═══ RECORDS FOR THIS EXERCISE ═══

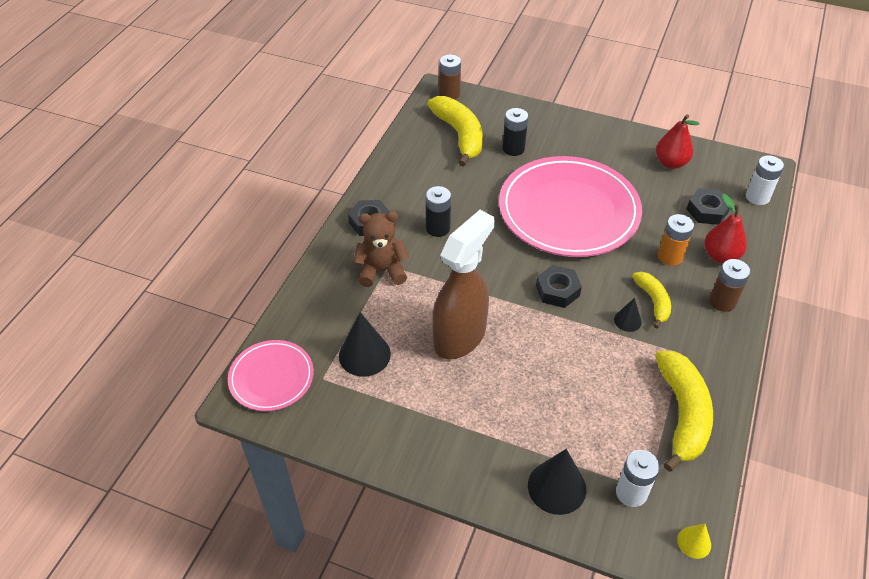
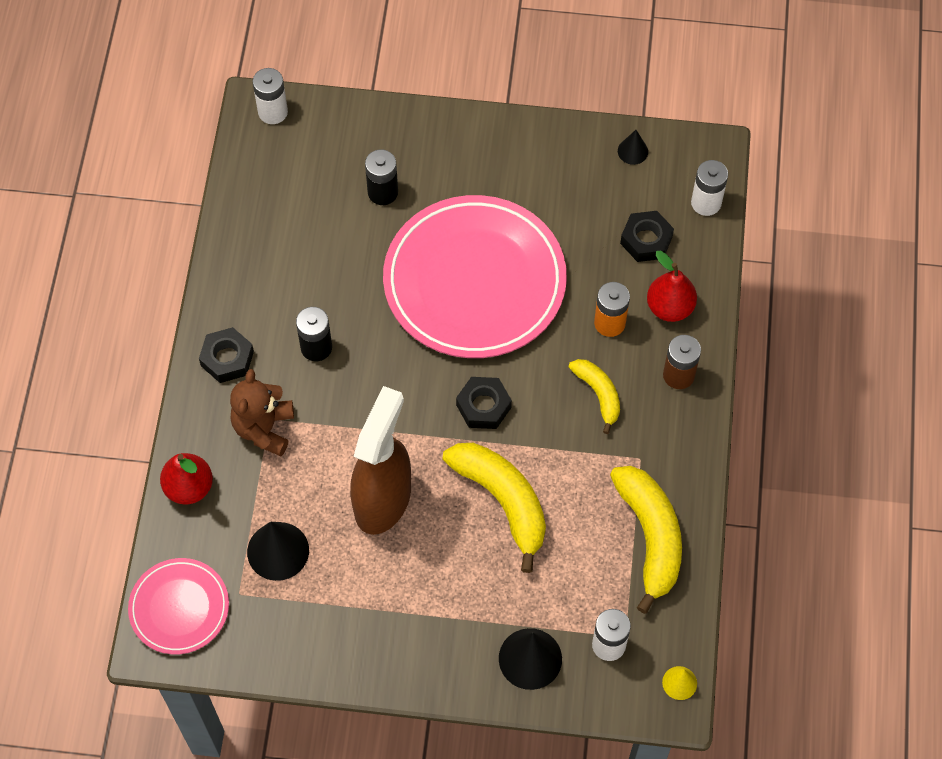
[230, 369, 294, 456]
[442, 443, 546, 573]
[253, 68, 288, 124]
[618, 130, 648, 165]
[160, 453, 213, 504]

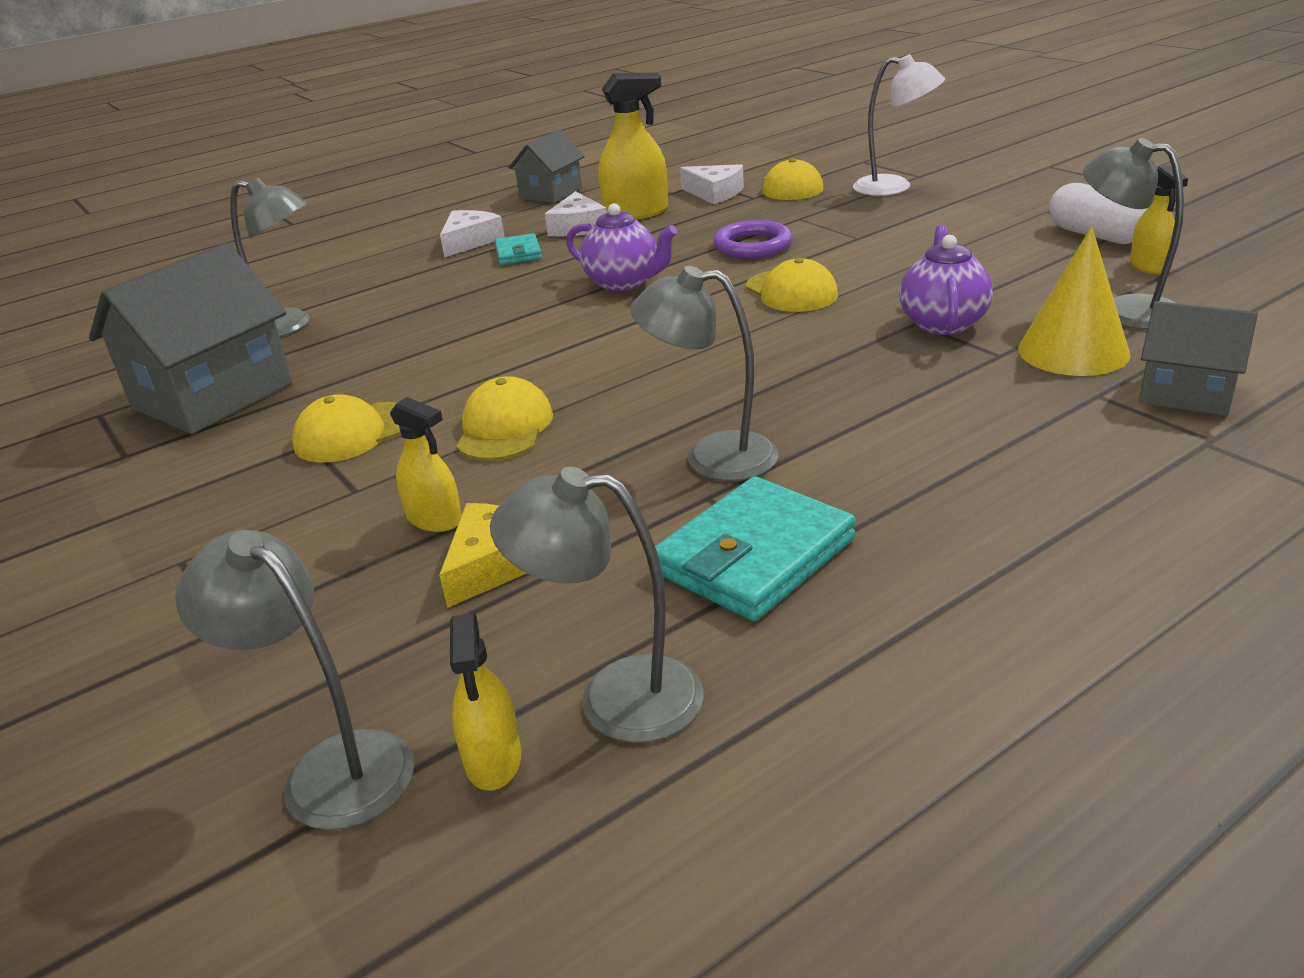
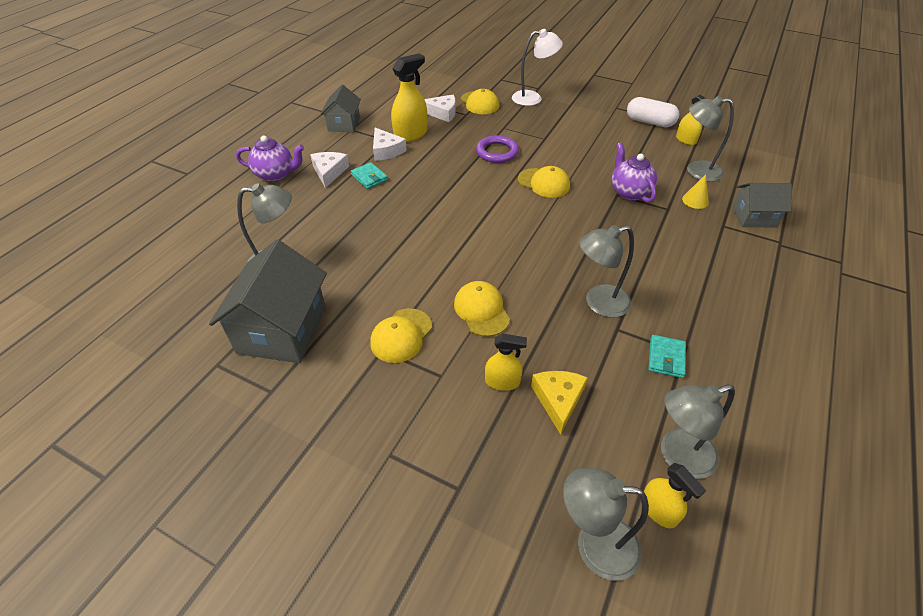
[236, 135, 304, 182]
[648, 335, 686, 378]
[682, 174, 709, 209]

═══

• TASK OBJECTIVE
Pictures are not part of the copy. Please reproduce the material word for word.

• ANSWER SPACE
[230, 369, 294, 456]
[442, 443, 546, 573]
[253, 68, 288, 124]
[618, 130, 648, 165]
[160, 453, 213, 504]

[236, 135, 304, 182]
[648, 335, 686, 378]
[682, 174, 709, 209]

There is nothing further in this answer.